_Data shown_

....................

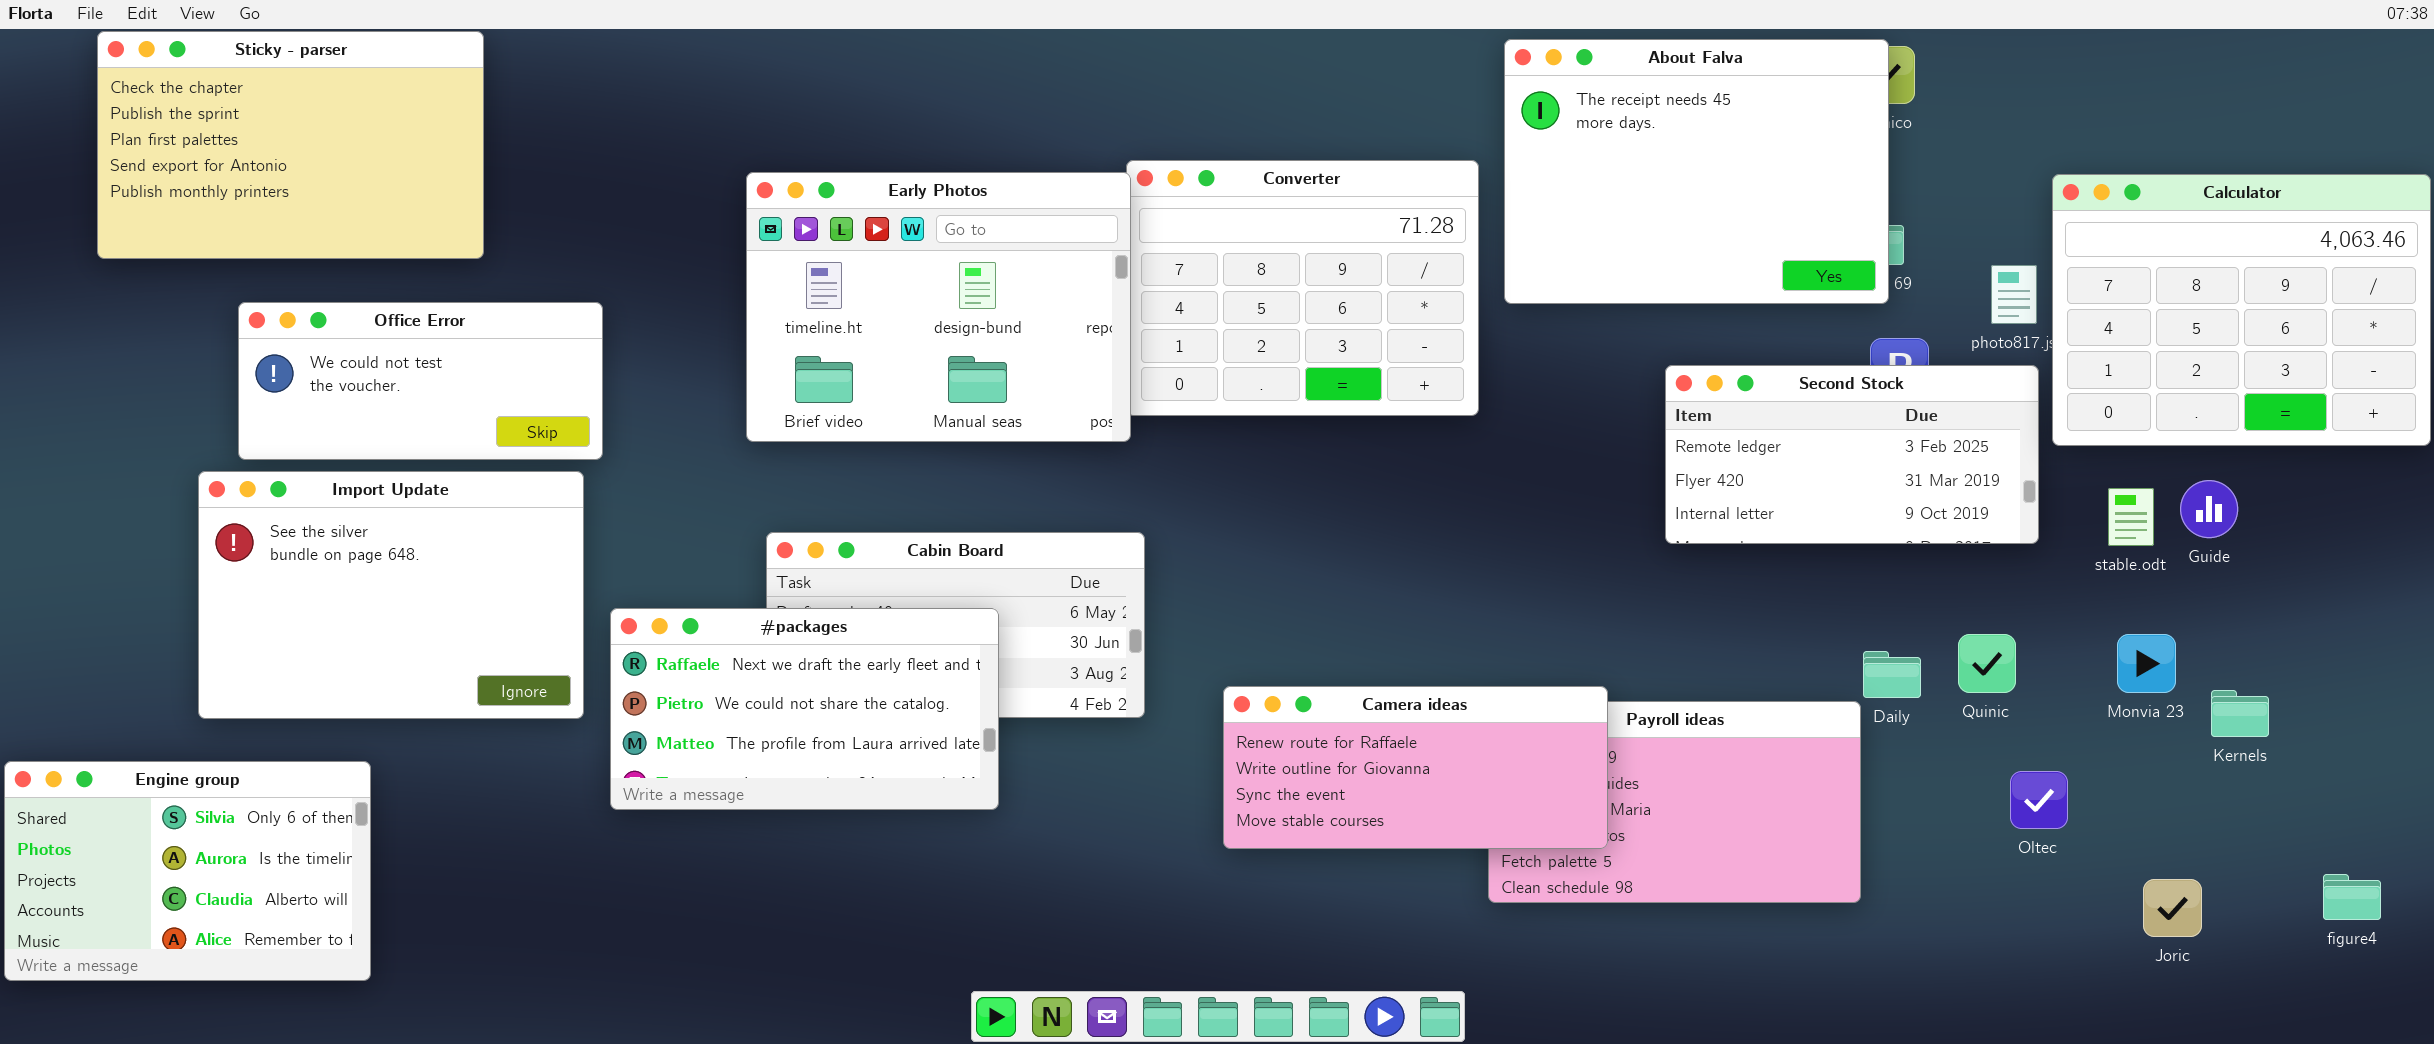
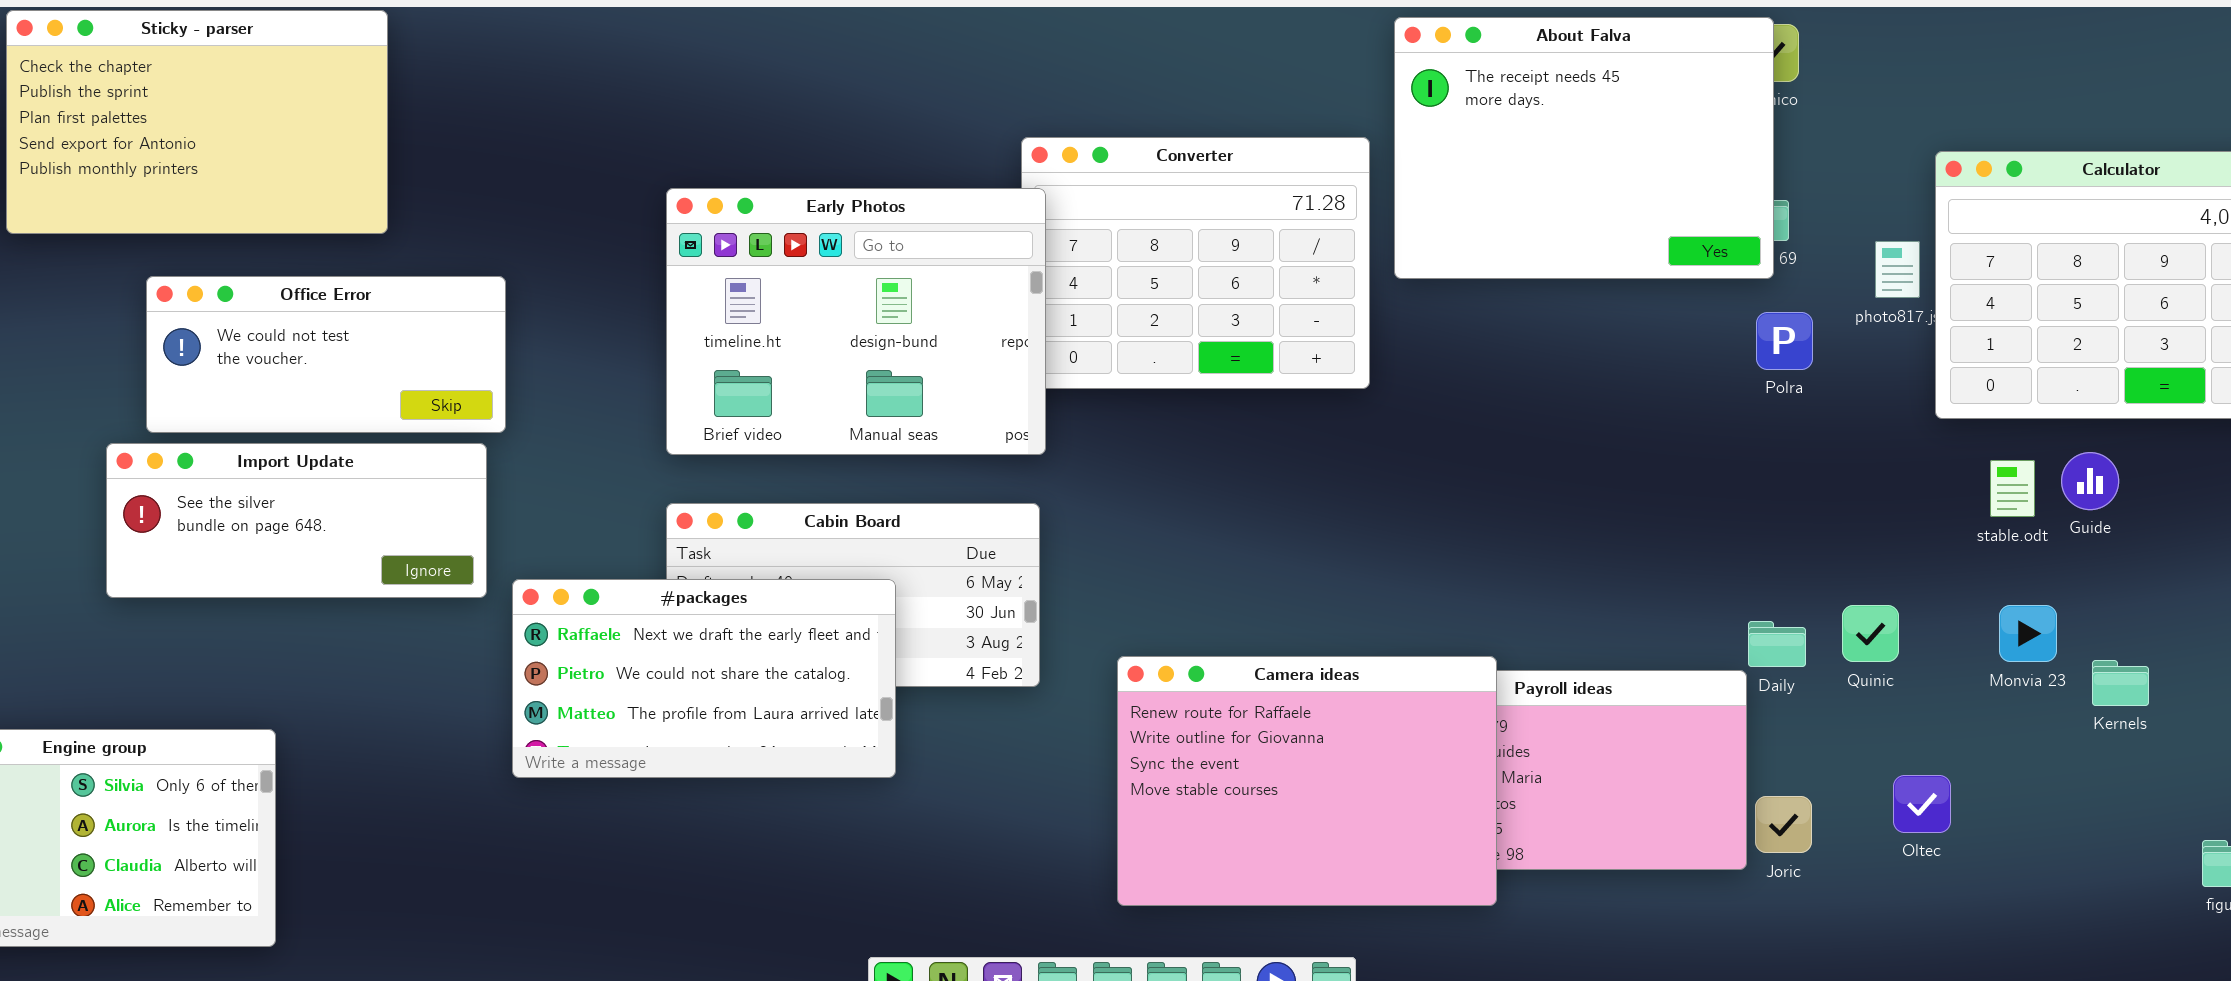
Early Photos: [746,172,1131,442] -> [666,188,1046,455], moved
Second Stock: [1665,365,2039,544] -> none, closed
Import Update: [198,471,584,719] -> [106,443,487,598], resized
Camera ideas: [1223,686,1608,849] -> [1117,656,1497,906], resized
Oltec: [2010,771,2068,829] -> [1893,775,1951,833], moved
Joric: [2143,879,2202,937] -> [1755,796,1812,853], moved

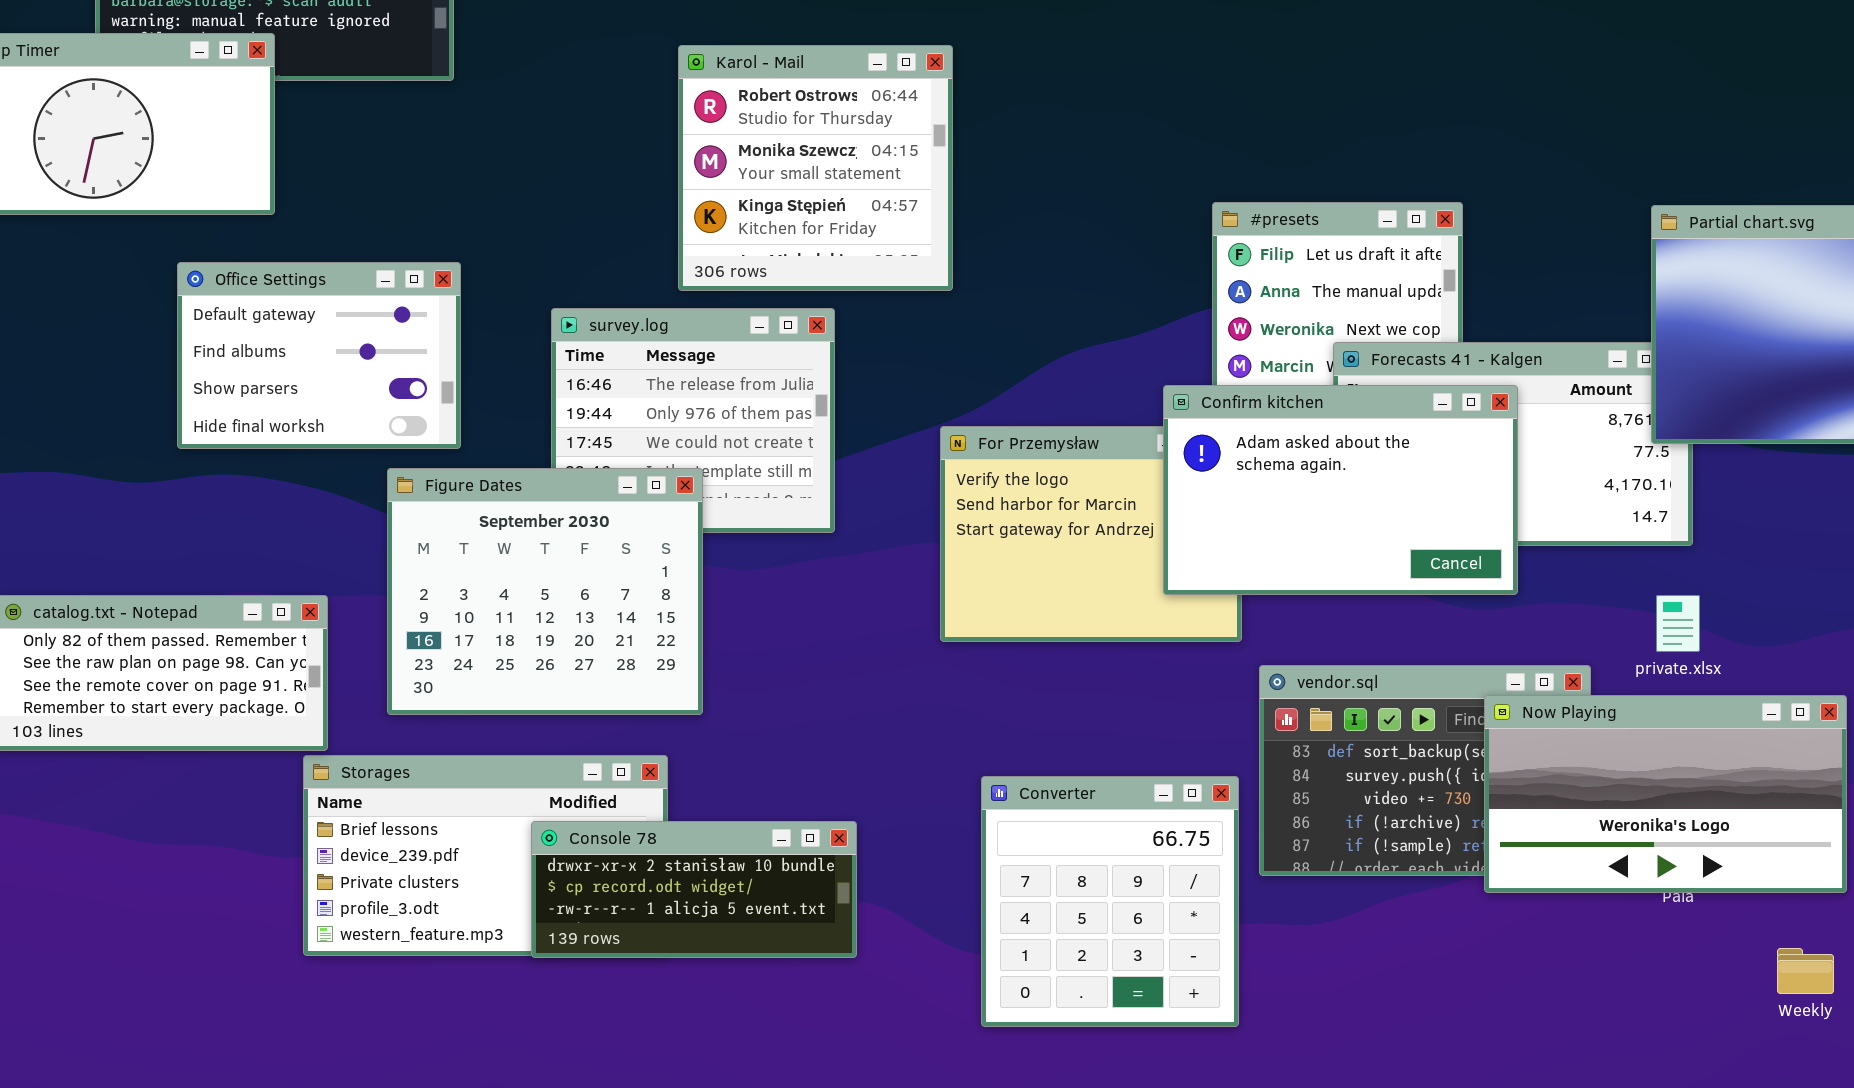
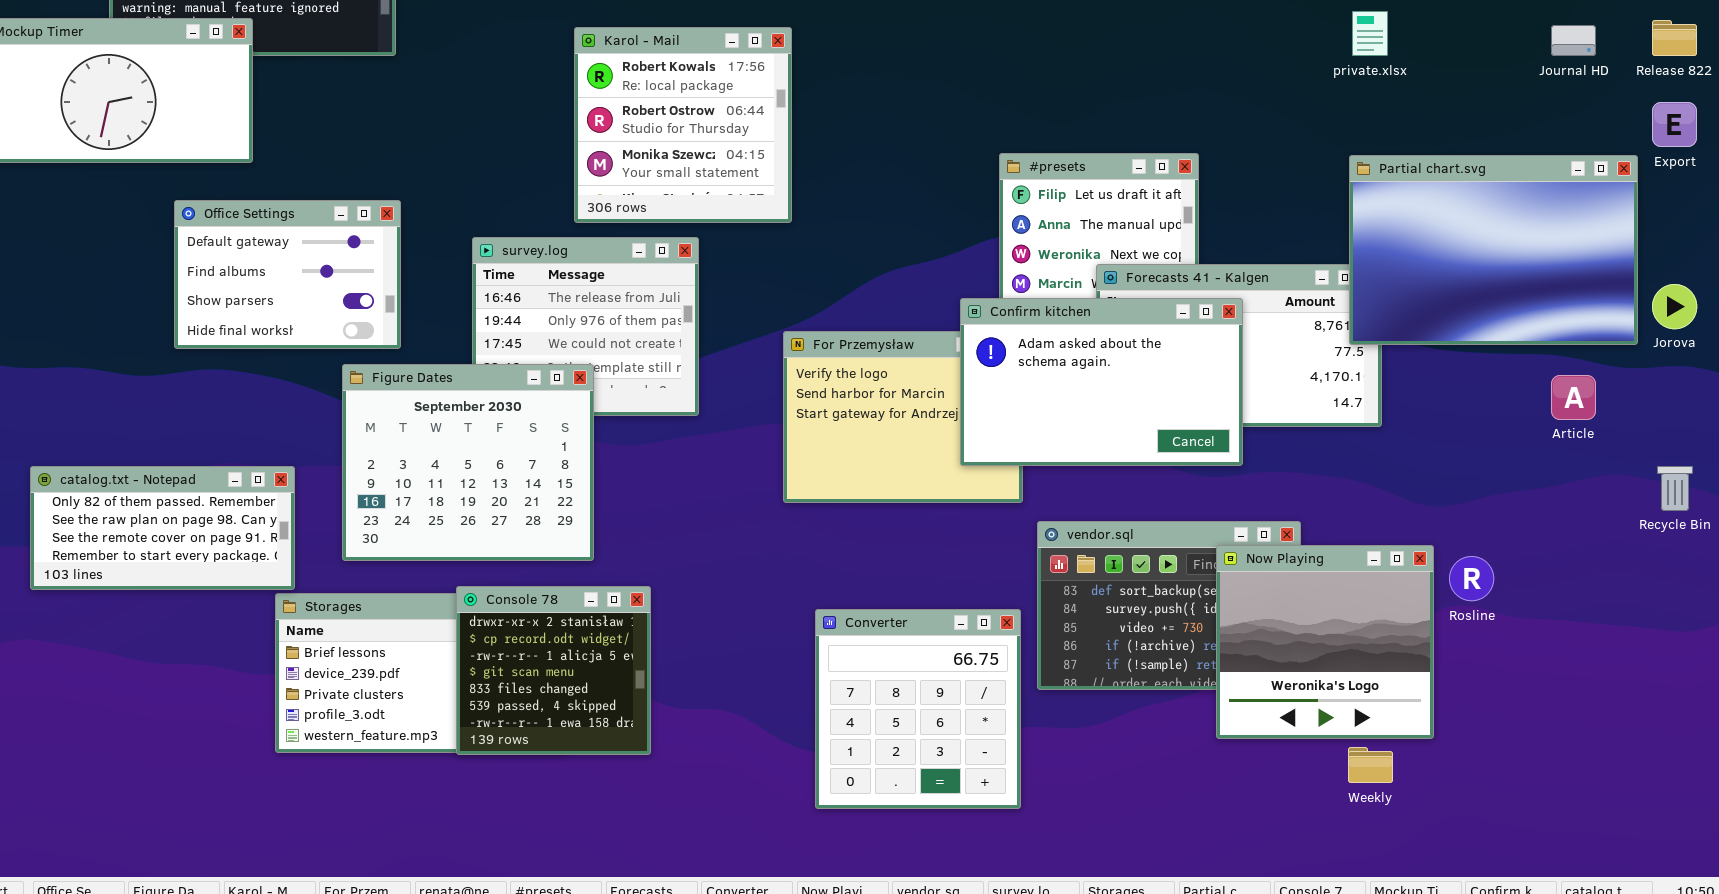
Karol - Mail: [678,45,953,291] -> [574,27,792,223], scrolled up 1 row
private.xlsx: [1656,595,1700,652] -> [1352,11,1388,56], moved
Now Playing: [1484,695,1847,893] -> [1216,545,1434,739], resized
Console 78: [531,821,857,958] -> [456,586,651,755], resized
Weekly: [1777,948,1834,994] -> [1348,747,1393,783], moved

....................

_Your goal_
Report every line in the data above in which the word "moved" appears.

_Response area_
Early Photos: [746,172,1131,442] -> [666,188,1046,455], moved
Oltec: [2010,771,2068,829] -> [1893,775,1951,833], moved
Joric: [2143,879,2202,937] -> [1755,796,1812,853], moved
private.xlsx: [1656,595,1700,652] -> [1352,11,1388,56], moved
Weekly: [1777,948,1834,994] -> [1348,747,1393,783], moved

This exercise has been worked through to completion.